The records »
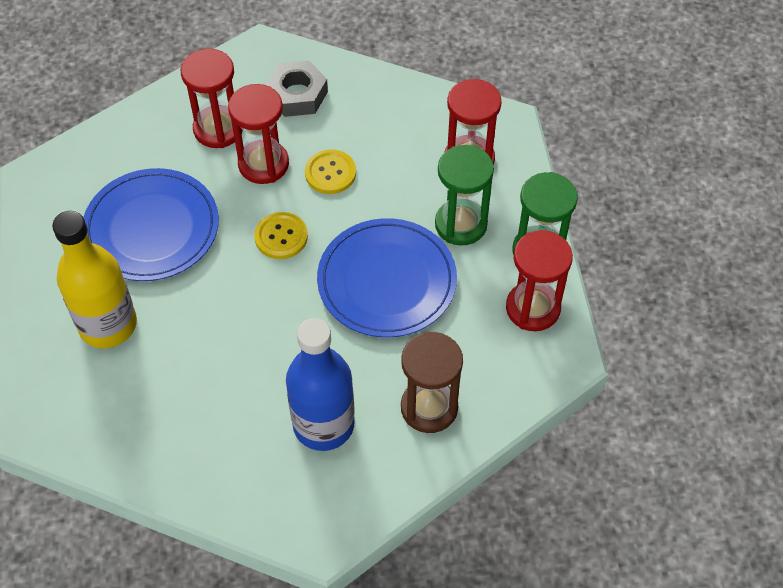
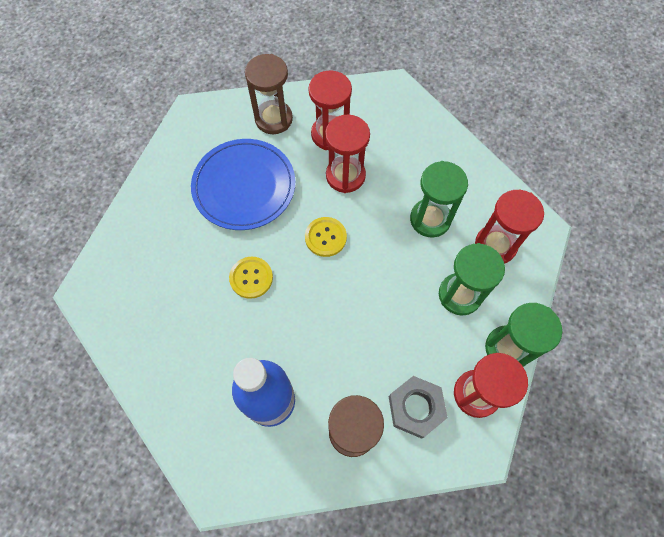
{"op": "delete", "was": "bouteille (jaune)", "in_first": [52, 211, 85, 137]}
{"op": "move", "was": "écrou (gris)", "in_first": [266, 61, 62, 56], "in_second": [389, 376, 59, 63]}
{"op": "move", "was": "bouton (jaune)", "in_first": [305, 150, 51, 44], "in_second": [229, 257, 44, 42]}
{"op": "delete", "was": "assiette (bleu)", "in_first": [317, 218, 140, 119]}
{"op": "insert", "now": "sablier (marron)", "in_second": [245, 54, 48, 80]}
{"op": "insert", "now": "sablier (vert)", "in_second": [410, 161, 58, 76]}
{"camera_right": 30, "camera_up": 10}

What the task asks »
An exact copy of the whole listing is required, minus the pictures.

Response »
{"op": "delete", "was": "bouteille (jaune)", "in_first": [52, 211, 85, 137]}
{"op": "move", "was": "écrou (gris)", "in_first": [266, 61, 62, 56], "in_second": [389, 376, 59, 63]}
{"op": "move", "was": "bouton (jaune)", "in_first": [305, 150, 51, 44], "in_second": [229, 257, 44, 42]}
{"op": "delete", "was": "assiette (bleu)", "in_first": [317, 218, 140, 119]}
{"op": "insert", "now": "sablier (marron)", "in_second": [245, 54, 48, 80]}
{"op": "insert", "now": "sablier (vert)", "in_second": [410, 161, 58, 76]}
{"camera_right": 30, "camera_up": 10}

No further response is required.